= What the task asks =
Would you return the records below character for character, without any images?

§

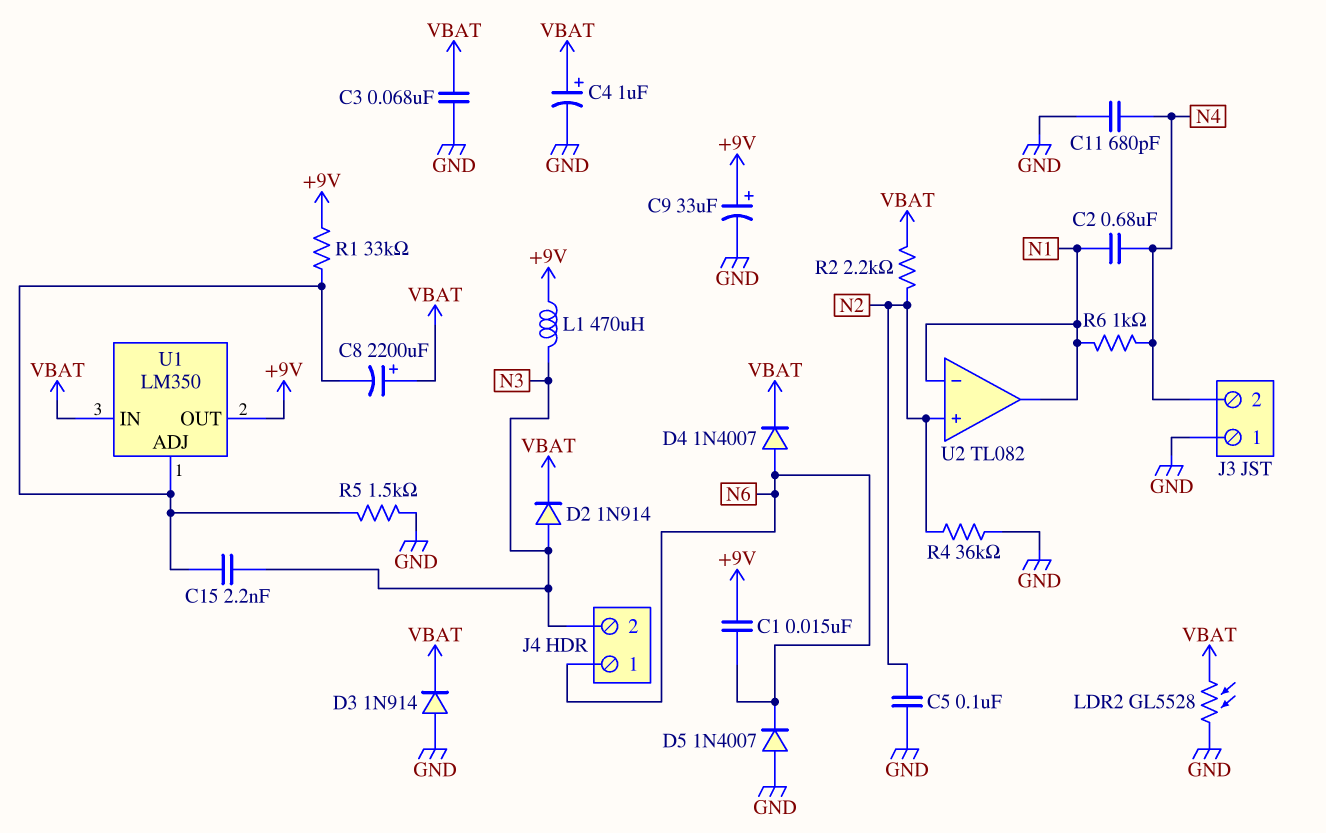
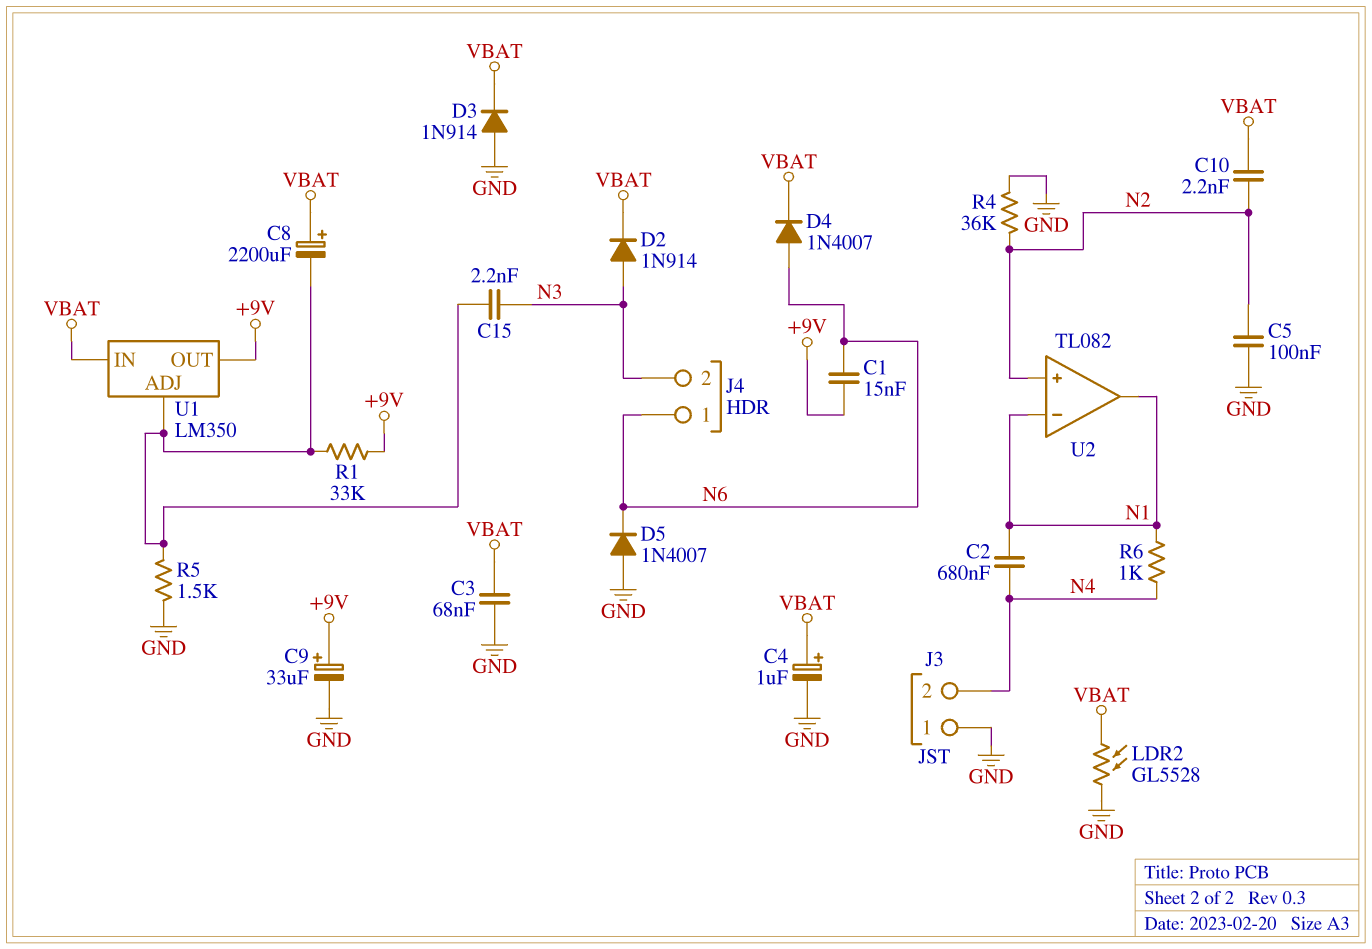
C10: none -> 2.2nF (N2, VBAT)
C11: 680pF (GND, N4) -> none
L1: 470uH (+9V, N3) -> none
R2: 2.2k (N2, VBAT) -> none

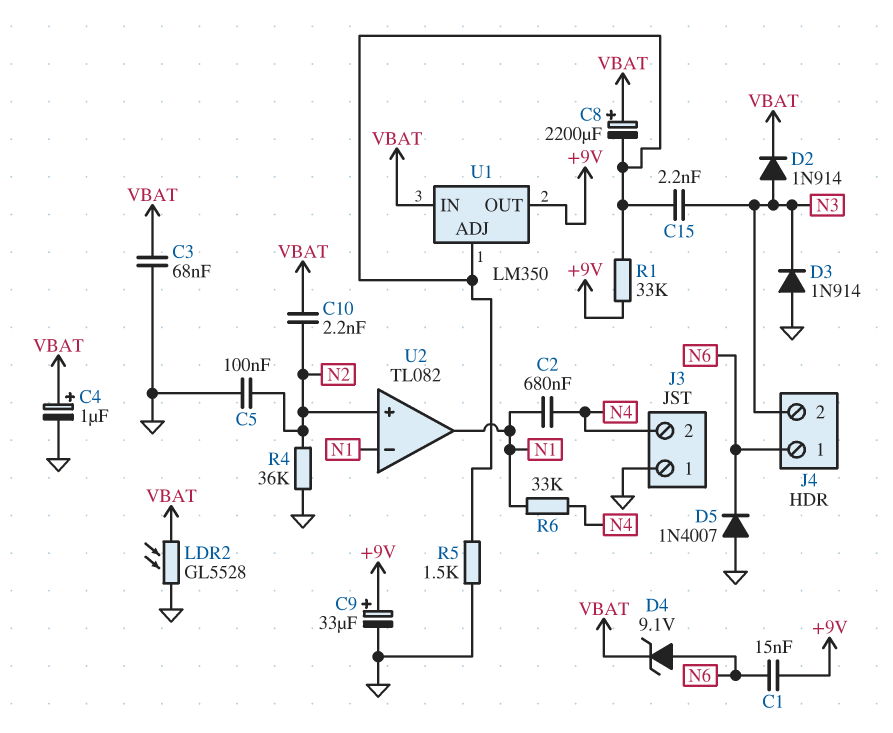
D3: diode 1N914 (A GND, K VBAT) -> diode 1N914 (A GND, K N3)
D4: diode 1N4007 (A N6, K VBAT) -> zener 9.1V (A N6, K VBAT)
R6: 1k (N1, N4) -> 33k (N1, N4)

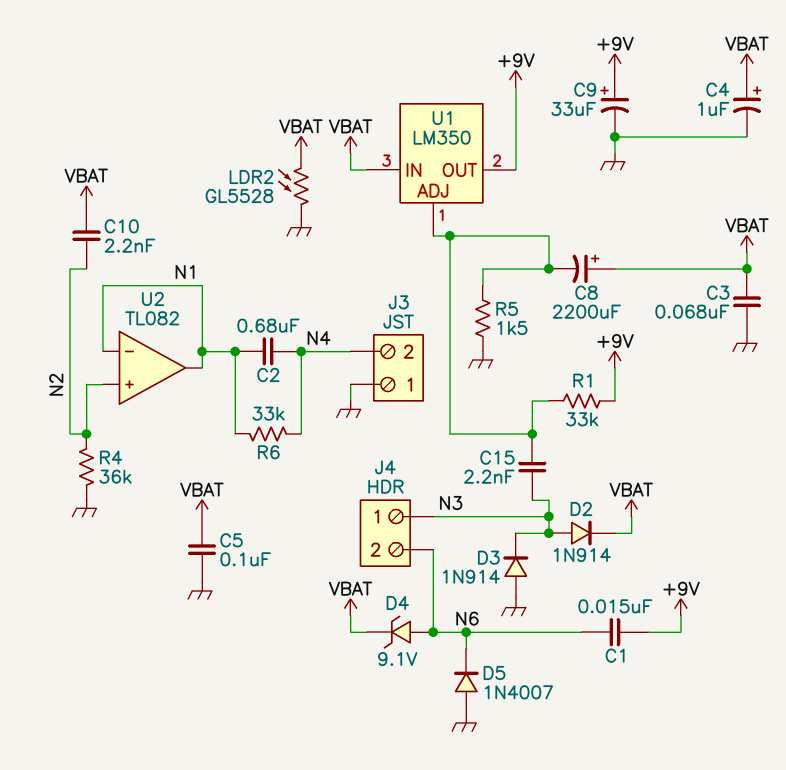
C5: 100nF (GND, N2) -> 100nF (GND, VBAT)
J4 pin 1: N6 -> N3
J4 pin 2: N3 -> N6

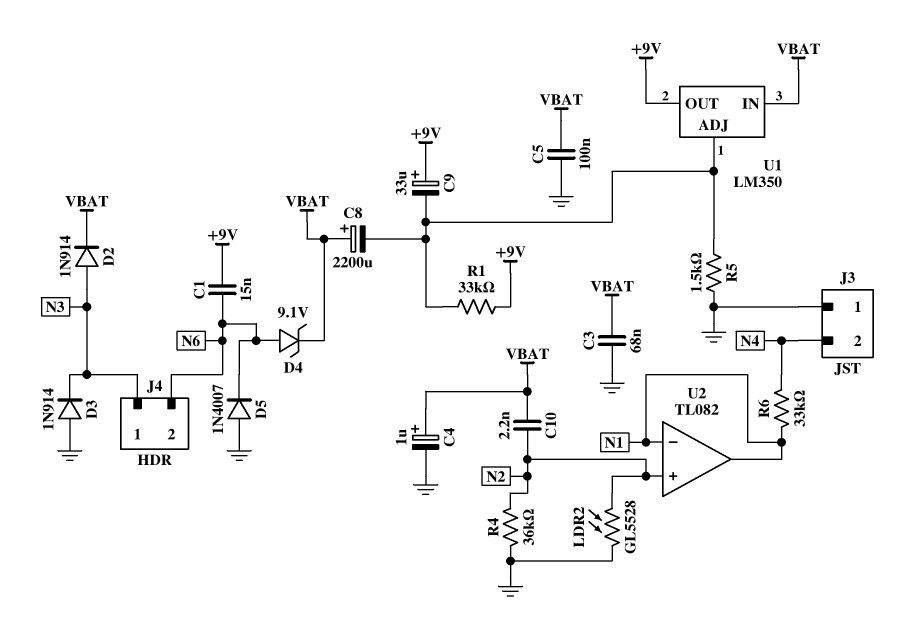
C2: 680nF (N1, N4) -> none
C9: 33uF (plus +9V, minus GND) -> 33uF (plus +9V, minus U1/ADJ)
C15: 2.2nF (N3, U1/ADJ) -> none
LDR2: GL5528 (GND, VBAT) -> GL5528 (GND, N2)

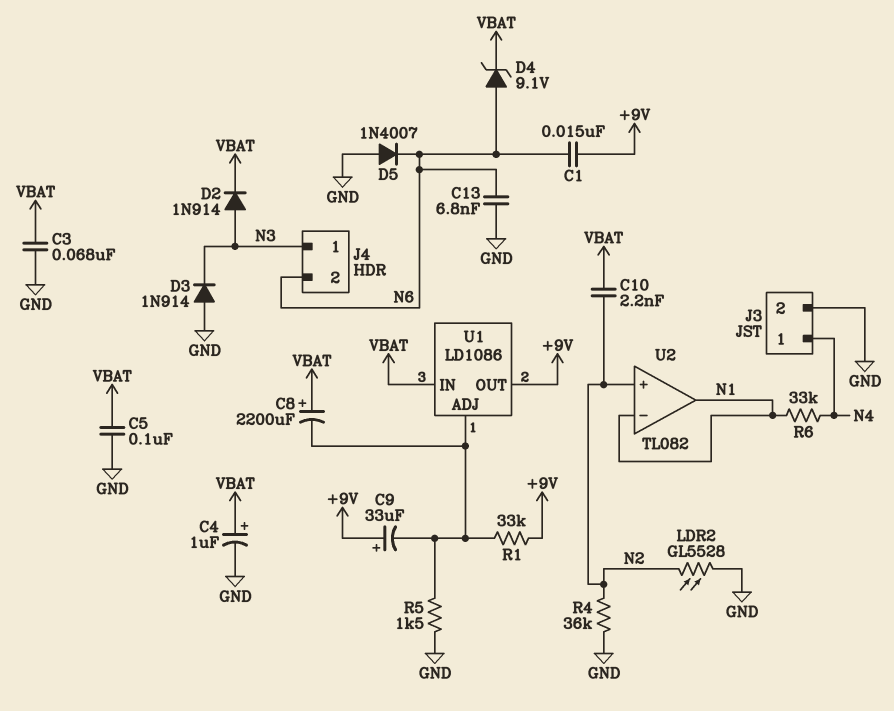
C13: none -> 6.8nF (GND, N6)
J3 pin 1: GND -> N4
J3 pin 2: N4 -> GND
U1: LM350 -> LD1086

§

= Solution =
C10: none -> 2.2nF (N2, VBAT)
C11: 680pF (GND, N4) -> none
L1: 470uH (+9V, N3) -> none
R2: 2.2k (N2, VBAT) -> none

D3: diode 1N914 (A GND, K VBAT) -> diode 1N914 (A GND, K N3)
D4: diode 1N4007 (A N6, K VBAT) -> zener 9.1V (A N6, K VBAT)
R6: 1k (N1, N4) -> 33k (N1, N4)

C5: 100nF (GND, N2) -> 100nF (GND, VBAT)
J4 pin 1: N6 -> N3
J4 pin 2: N3 -> N6

C2: 680nF (N1, N4) -> none
C9: 33uF (plus +9V, minus GND) -> 33uF (plus +9V, minus U1/ADJ)
C15: 2.2nF (N3, U1/ADJ) -> none
LDR2: GL5528 (GND, VBAT) -> GL5528 (GND, N2)

C13: none -> 6.8nF (GND, N6)
J3 pin 1: GND -> N4
J3 pin 2: N4 -> GND
U1: LM350 -> LD1086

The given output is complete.